Word for word, transcribe the data below from the line with "none -> brown brick A2:A5 level 1" to the line with "none -> blue cone A5 level 2", keeping both of those lines.

(Scene difference descriptions)
************

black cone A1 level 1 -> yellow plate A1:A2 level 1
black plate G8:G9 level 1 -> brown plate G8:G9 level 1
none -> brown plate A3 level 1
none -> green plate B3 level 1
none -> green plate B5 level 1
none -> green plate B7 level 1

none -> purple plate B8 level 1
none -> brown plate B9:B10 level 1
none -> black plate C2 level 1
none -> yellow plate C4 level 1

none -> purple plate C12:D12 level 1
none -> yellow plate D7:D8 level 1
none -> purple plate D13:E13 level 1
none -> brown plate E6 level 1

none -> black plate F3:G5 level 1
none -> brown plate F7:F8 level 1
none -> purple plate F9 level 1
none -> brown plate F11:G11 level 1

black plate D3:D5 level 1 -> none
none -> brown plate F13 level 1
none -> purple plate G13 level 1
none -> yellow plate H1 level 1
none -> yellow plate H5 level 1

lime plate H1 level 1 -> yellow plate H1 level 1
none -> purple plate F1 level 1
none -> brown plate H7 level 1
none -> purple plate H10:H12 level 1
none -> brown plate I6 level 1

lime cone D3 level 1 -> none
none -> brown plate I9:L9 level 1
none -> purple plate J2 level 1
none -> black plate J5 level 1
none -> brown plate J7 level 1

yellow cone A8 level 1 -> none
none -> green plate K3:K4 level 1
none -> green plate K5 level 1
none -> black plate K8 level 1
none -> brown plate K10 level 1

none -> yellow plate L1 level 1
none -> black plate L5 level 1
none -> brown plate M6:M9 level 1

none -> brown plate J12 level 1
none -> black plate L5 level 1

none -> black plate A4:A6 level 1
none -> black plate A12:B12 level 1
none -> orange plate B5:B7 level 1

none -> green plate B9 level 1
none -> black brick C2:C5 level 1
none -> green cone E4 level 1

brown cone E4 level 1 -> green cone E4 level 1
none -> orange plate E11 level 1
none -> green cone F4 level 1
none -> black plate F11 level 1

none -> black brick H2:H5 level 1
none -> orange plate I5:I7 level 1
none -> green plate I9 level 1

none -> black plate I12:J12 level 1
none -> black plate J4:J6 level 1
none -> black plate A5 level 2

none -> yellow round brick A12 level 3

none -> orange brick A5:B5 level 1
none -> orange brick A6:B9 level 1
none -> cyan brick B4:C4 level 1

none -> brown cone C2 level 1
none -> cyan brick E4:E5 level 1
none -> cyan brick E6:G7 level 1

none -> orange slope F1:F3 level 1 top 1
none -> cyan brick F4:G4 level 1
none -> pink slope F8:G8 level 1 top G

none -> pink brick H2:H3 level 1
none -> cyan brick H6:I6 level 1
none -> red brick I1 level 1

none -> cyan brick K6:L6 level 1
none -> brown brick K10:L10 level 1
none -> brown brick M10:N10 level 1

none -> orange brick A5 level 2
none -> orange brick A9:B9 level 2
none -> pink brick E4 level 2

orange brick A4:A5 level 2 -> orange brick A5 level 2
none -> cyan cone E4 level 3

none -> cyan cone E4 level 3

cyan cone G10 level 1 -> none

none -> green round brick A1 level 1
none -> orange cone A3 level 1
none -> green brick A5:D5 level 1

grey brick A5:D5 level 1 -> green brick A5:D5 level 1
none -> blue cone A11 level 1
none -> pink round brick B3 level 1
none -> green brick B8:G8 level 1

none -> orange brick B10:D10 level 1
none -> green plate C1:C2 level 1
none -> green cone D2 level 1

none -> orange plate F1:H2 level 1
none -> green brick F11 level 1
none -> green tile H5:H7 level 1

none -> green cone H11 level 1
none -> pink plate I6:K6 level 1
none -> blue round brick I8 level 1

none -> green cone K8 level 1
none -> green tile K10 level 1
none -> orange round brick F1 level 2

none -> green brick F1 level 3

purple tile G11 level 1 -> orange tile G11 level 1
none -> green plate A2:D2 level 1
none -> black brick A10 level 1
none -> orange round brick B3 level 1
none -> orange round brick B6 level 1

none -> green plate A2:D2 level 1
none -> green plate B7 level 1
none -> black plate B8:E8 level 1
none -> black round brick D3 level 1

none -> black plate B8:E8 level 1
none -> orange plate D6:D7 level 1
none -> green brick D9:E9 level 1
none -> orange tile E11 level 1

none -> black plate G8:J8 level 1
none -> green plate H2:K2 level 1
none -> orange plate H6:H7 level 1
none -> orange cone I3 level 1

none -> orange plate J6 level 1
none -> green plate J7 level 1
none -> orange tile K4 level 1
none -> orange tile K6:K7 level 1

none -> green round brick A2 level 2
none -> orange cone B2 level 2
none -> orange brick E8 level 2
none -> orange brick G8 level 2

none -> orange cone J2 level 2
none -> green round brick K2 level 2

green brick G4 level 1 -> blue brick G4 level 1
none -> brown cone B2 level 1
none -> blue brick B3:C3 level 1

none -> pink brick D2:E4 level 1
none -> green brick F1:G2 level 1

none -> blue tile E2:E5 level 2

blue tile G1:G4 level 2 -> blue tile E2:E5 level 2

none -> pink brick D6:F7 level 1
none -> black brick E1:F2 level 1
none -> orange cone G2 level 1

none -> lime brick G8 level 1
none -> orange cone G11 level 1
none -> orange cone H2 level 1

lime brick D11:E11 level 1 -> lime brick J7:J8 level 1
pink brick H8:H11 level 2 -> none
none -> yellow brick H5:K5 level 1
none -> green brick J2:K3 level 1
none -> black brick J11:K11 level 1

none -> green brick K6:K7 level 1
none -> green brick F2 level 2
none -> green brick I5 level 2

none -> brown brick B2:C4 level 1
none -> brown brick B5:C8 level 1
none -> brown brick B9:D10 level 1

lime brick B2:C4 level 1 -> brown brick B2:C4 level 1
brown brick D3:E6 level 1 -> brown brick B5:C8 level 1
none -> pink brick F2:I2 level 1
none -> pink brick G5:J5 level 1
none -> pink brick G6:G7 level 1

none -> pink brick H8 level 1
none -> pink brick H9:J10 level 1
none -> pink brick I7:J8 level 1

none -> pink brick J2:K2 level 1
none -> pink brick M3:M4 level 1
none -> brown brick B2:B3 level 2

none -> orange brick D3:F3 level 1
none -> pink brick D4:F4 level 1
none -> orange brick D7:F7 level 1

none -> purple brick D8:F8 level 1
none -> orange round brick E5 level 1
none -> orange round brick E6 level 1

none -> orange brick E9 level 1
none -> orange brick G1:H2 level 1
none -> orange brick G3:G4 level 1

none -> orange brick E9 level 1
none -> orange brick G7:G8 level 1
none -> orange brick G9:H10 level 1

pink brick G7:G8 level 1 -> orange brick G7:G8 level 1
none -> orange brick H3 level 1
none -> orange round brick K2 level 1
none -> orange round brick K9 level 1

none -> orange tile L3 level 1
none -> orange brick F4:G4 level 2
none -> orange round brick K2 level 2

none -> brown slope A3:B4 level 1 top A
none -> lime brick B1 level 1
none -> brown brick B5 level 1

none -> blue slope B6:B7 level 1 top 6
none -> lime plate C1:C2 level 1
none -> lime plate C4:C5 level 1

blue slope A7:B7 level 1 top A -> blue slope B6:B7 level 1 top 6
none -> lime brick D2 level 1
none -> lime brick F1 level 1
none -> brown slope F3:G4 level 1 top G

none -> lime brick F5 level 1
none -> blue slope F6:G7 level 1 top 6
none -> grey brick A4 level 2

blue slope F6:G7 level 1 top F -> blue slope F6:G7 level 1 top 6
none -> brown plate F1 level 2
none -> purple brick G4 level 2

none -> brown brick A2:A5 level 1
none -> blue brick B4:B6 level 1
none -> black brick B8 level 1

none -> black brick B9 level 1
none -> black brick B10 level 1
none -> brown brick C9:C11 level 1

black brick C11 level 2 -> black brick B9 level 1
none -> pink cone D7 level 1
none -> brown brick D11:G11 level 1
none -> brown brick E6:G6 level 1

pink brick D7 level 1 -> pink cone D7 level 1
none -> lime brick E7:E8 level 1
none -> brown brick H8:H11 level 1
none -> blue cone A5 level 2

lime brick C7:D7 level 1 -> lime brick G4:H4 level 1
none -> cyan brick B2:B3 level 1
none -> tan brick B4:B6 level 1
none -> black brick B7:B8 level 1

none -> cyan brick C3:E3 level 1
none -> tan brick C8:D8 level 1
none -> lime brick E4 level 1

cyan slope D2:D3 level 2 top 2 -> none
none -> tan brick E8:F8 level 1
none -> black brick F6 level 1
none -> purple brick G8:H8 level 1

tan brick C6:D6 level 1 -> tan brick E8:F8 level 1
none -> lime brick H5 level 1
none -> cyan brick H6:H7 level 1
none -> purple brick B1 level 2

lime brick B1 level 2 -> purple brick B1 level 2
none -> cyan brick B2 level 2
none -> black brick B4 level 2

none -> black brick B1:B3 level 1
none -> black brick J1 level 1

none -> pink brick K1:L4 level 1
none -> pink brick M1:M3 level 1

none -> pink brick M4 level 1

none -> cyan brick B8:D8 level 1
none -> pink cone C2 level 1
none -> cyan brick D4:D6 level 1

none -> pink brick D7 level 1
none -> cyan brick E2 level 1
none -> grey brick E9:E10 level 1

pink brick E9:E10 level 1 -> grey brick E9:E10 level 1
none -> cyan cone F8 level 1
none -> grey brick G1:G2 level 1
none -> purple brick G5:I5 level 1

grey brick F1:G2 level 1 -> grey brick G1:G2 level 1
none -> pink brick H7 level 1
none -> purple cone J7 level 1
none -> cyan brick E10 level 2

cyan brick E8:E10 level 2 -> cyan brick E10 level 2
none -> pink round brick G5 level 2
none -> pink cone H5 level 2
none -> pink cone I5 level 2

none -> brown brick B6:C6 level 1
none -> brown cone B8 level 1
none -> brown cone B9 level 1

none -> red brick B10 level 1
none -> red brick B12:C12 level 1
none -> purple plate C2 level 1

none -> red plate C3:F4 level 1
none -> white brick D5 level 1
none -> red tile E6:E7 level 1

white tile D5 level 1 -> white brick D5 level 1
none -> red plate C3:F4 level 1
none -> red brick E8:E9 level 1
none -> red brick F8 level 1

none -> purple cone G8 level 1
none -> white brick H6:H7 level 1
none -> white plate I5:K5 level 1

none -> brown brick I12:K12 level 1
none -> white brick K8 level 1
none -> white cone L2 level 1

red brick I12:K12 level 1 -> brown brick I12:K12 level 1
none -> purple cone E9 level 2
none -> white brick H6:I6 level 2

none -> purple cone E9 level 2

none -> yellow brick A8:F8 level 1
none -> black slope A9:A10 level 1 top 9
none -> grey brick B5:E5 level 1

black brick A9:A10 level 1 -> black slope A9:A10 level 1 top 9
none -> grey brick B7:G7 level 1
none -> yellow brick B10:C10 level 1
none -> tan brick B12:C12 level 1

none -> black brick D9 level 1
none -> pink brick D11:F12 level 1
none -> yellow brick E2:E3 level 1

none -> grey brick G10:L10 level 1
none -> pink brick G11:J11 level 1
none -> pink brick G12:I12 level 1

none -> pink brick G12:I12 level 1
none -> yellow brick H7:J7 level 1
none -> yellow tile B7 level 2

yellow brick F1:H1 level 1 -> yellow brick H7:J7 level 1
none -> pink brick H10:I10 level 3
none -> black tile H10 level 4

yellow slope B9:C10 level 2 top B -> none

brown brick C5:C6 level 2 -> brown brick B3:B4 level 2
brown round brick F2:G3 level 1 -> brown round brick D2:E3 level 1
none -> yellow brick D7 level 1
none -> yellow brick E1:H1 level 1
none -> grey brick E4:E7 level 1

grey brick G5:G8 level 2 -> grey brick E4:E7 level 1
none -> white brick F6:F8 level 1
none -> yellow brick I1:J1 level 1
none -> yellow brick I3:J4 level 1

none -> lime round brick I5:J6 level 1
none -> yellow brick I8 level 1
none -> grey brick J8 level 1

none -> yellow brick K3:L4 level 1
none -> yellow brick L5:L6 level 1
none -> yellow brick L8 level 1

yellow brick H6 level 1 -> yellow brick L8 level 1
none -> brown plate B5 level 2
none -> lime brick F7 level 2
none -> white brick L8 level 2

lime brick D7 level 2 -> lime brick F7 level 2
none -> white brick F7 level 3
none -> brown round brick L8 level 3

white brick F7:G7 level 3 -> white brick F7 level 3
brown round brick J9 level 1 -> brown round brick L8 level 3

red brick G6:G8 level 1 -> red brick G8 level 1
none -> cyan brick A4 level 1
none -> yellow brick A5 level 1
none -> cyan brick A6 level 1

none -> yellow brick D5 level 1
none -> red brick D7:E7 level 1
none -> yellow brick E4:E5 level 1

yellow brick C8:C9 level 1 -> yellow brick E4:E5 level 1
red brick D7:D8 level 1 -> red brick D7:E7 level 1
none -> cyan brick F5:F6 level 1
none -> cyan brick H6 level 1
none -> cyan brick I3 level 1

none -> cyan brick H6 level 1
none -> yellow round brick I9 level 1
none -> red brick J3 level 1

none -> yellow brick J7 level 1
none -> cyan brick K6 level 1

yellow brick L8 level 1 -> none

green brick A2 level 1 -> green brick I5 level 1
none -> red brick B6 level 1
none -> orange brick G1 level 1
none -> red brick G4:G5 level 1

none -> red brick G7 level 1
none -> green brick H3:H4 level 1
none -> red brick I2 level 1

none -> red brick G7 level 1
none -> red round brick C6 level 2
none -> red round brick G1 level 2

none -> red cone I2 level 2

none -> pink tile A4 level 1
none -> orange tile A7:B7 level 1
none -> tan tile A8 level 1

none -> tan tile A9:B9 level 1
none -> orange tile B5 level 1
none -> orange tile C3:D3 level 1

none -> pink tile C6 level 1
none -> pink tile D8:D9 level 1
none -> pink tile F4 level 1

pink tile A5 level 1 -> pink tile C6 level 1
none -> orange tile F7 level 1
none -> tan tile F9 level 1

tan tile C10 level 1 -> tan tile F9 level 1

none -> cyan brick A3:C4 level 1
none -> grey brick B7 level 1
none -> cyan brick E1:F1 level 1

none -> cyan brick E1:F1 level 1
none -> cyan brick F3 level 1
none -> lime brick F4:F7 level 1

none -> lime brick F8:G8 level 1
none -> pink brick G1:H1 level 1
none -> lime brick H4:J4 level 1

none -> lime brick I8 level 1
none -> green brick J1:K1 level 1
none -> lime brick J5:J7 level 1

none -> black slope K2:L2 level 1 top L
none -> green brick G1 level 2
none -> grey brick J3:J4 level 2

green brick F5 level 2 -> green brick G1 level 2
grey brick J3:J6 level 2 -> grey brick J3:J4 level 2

************

Your response:
none -> brown brick A2:A5 level 1
none -> blue brick B4:B6 level 1
none -> black brick B8 level 1

none -> black brick B9 level 1
none -> black brick B10 level 1
none -> brown brick C9:C11 level 1

black brick C11 level 2 -> black brick B9 level 1
none -> pink cone D7 level 1
none -> brown brick D11:G11 level 1
none -> brown brick E6:G6 level 1

pink brick D7 level 1 -> pink cone D7 level 1
none -> lime brick E7:E8 level 1
none -> brown brick H8:H11 level 1
none -> blue cone A5 level 2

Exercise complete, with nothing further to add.